» WHAT THE EXERCISE ASKS
From the entries below, copy every line that holds the word "strawberry".

» DATA IN THIS EXERCISE
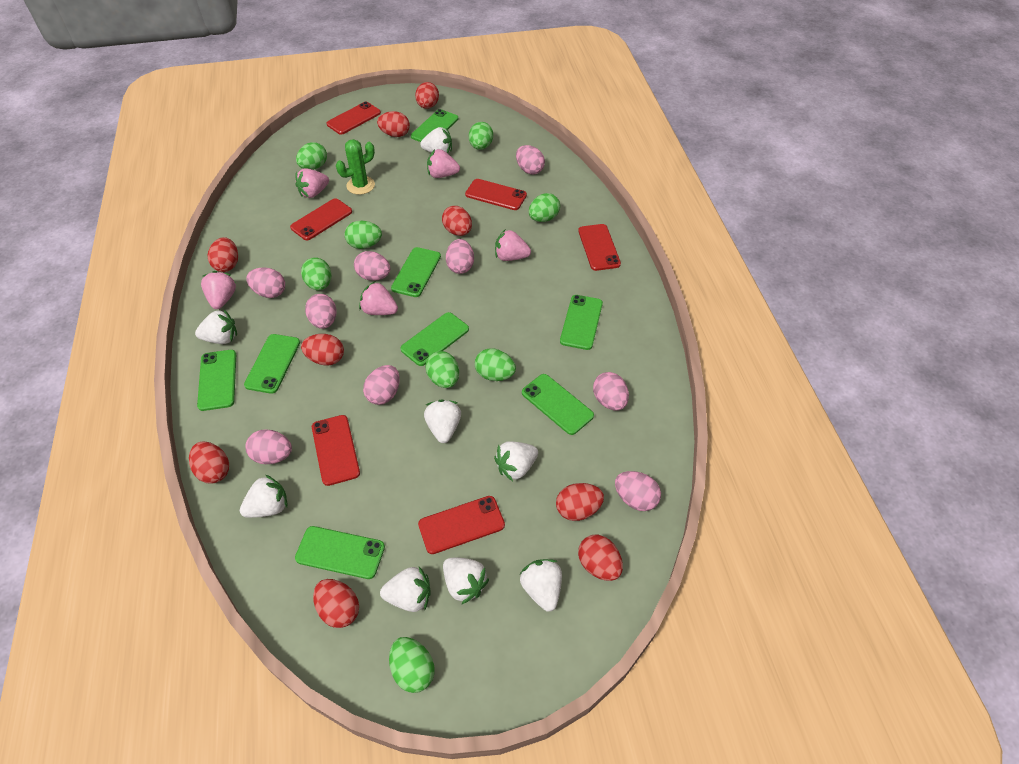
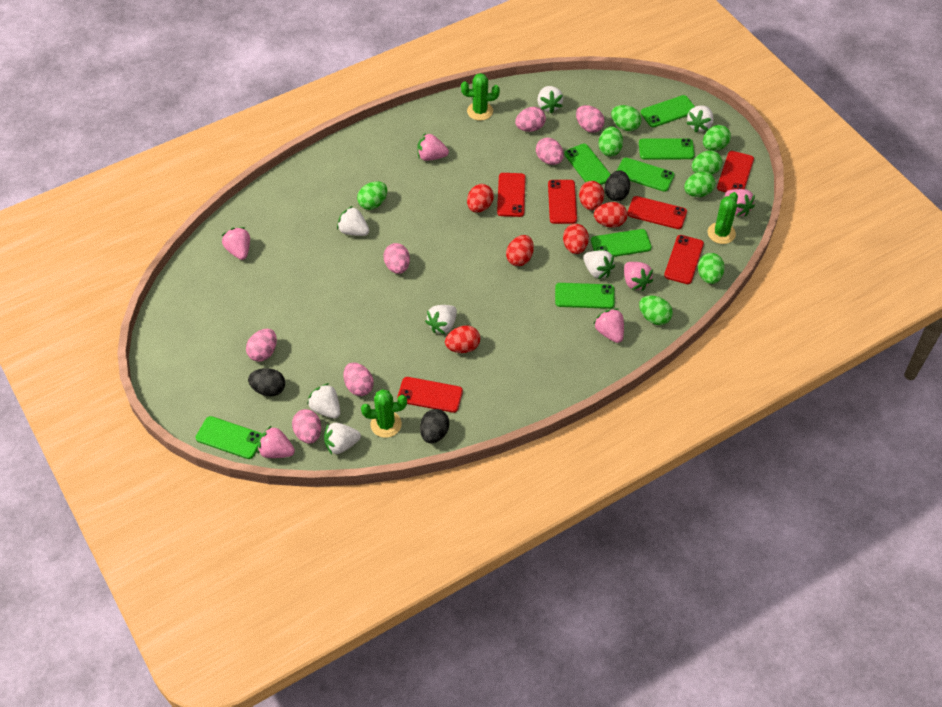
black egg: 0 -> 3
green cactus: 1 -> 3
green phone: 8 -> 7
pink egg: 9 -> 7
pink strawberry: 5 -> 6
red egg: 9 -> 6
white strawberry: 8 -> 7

» RESPONSE
pink strawberry: 5 -> 6
white strawberry: 8 -> 7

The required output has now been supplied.